Segment Start: ENTRIES SUPPLIED
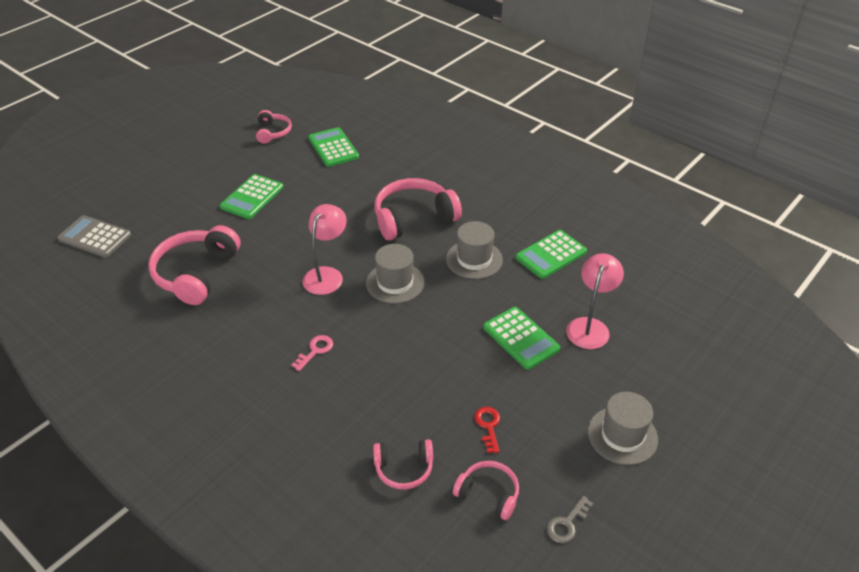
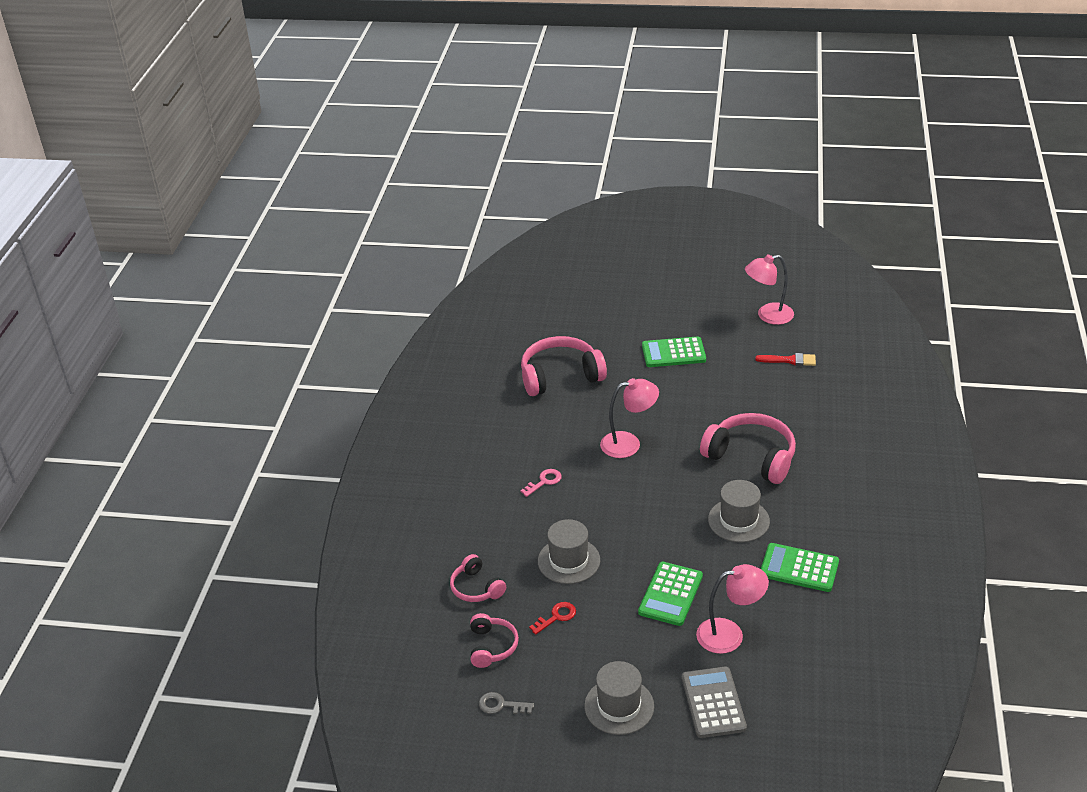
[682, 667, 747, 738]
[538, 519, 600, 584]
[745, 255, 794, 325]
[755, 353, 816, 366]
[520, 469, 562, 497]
Segment End: ENTRIES SUPPLIED
Segment Start: ENTRIES SUPPLIED
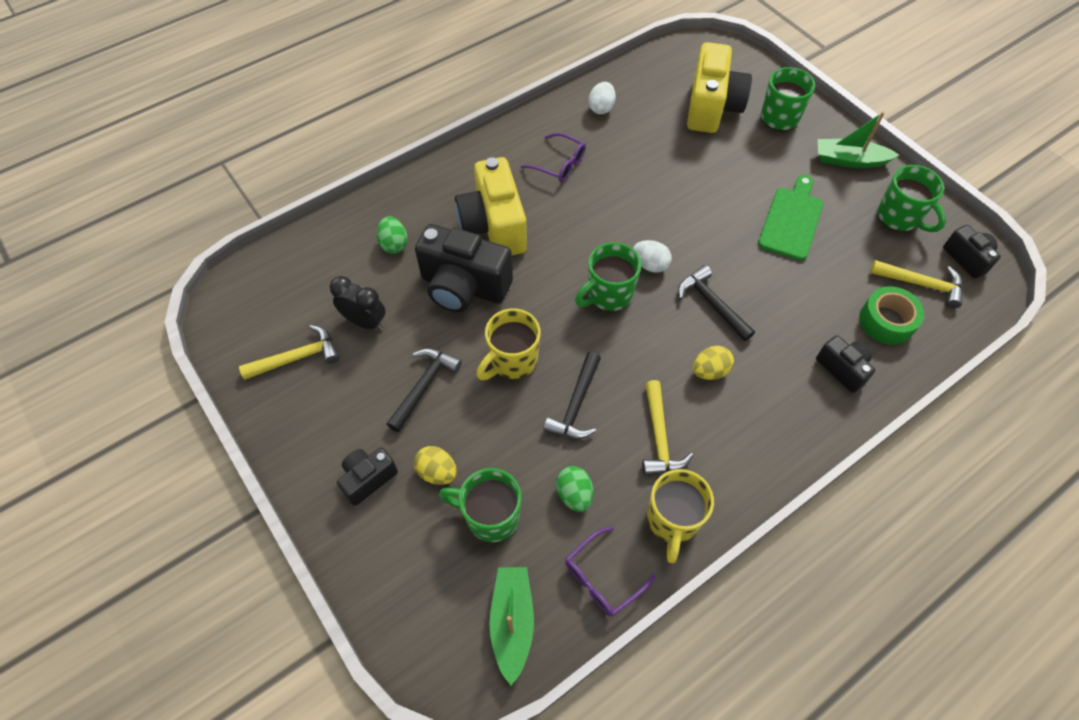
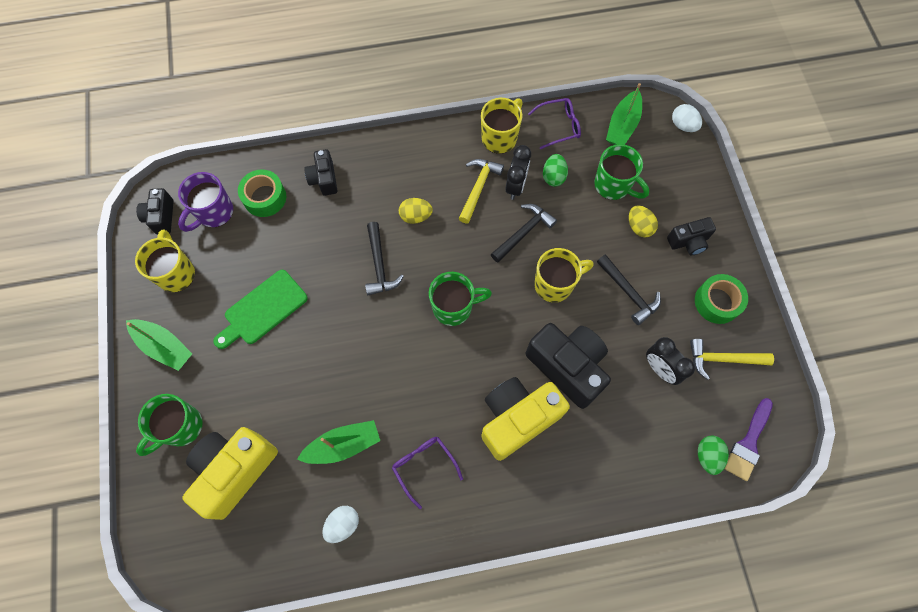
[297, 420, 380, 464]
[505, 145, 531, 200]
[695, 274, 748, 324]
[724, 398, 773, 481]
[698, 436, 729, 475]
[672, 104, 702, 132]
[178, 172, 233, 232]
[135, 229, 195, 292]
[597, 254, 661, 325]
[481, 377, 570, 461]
Segment End: ENTRIES SUPPLIED
In the records above, the line with "[682, 667, 747, 738]" marks the start and the line with "[520, 469, 562, 497]" marks the end; copy that stretch exactly, both lines included, and nothing else.

[682, 667, 747, 738]
[538, 519, 600, 584]
[745, 255, 794, 325]
[755, 353, 816, 366]
[520, 469, 562, 497]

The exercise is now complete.